Source data below:

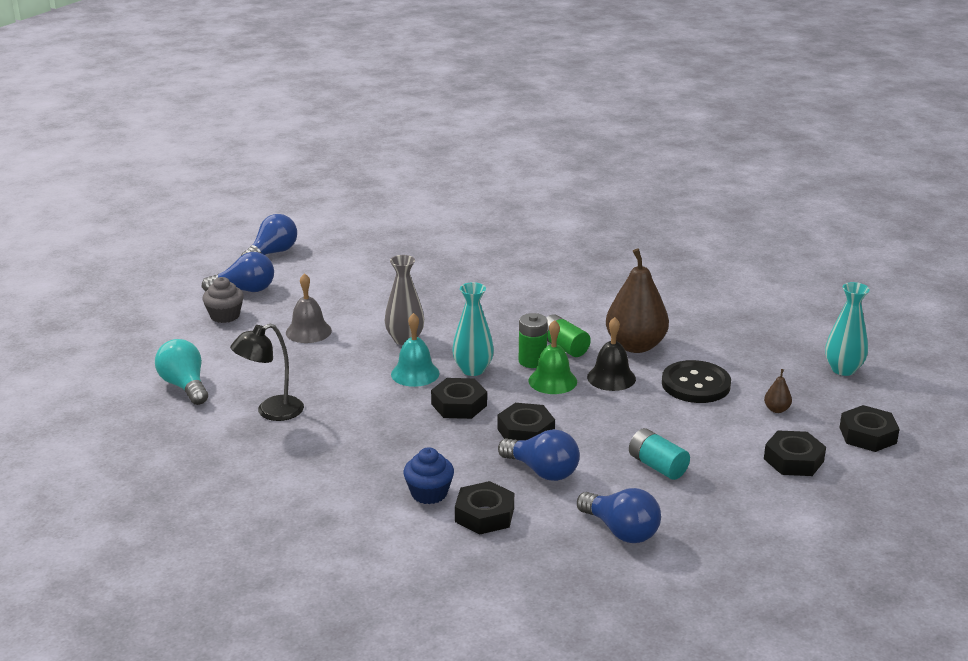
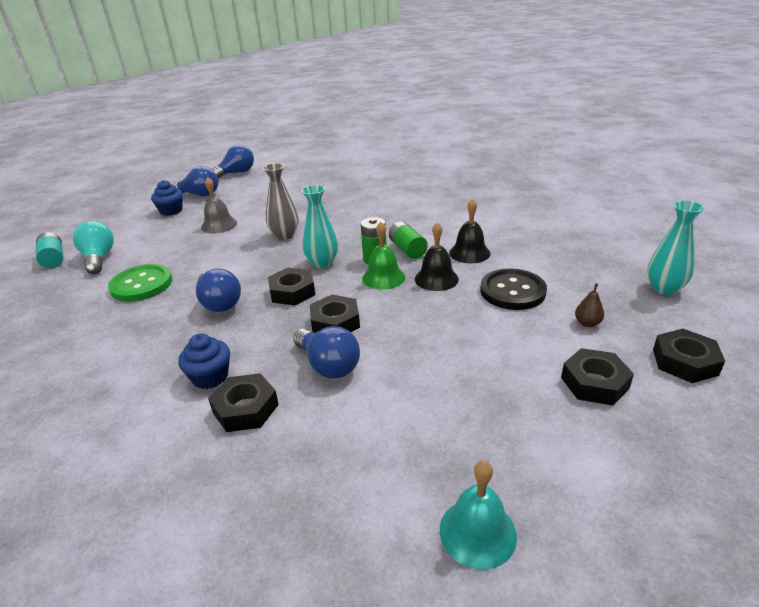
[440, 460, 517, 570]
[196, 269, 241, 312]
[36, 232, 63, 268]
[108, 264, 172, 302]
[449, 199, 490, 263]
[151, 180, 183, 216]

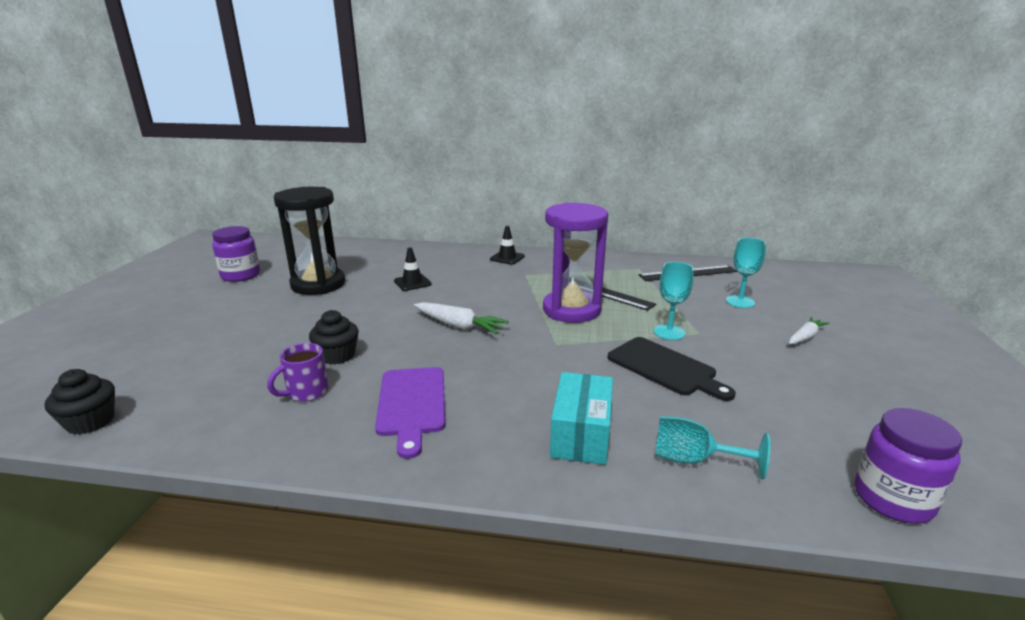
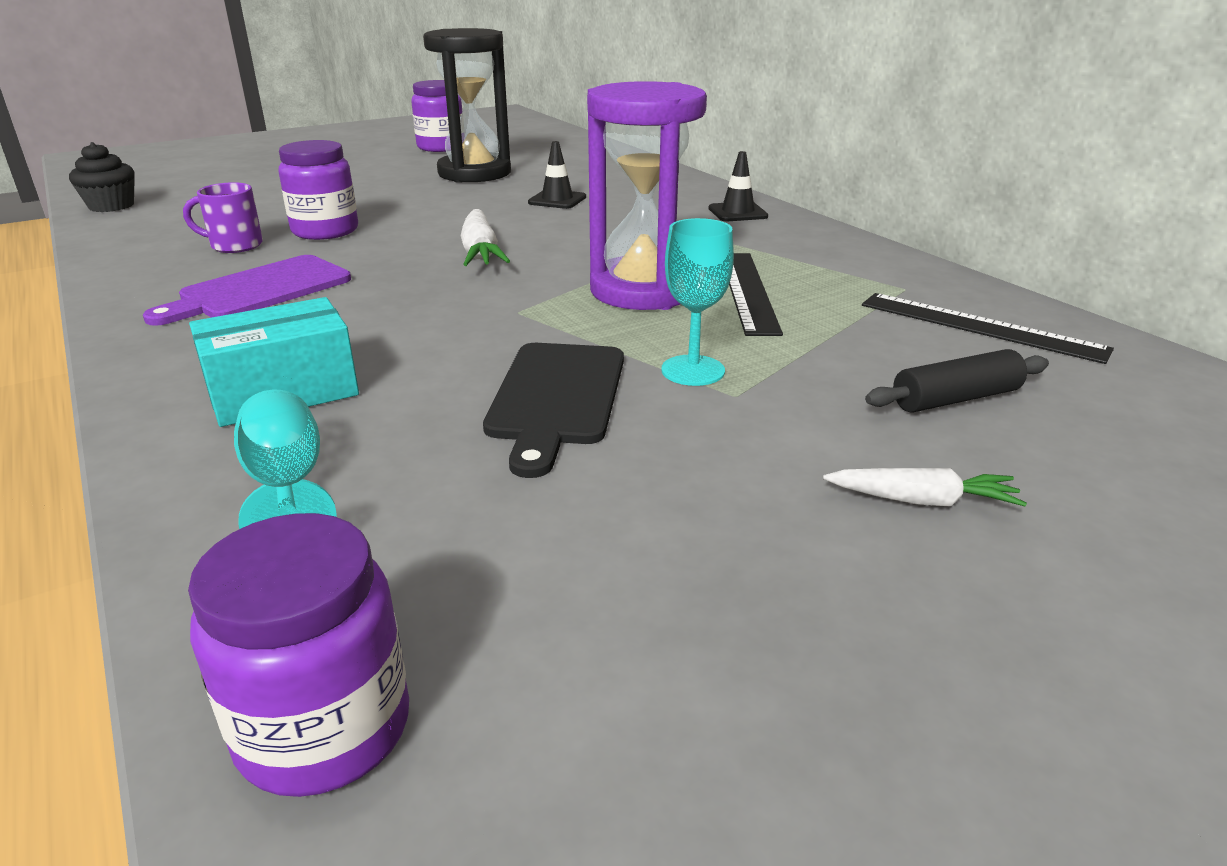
[279, 140, 358, 240]
[865, 349, 1049, 413]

End of Source data.

Problem details: Give back each entry exactly as it appears. Leave pictures out.

Exercise output:
[440, 460, 517, 570]
[196, 269, 241, 312]
[36, 232, 63, 268]
[108, 264, 172, 302]
[449, 199, 490, 263]
[151, 180, 183, 216]

[279, 140, 358, 240]
[865, 349, 1049, 413]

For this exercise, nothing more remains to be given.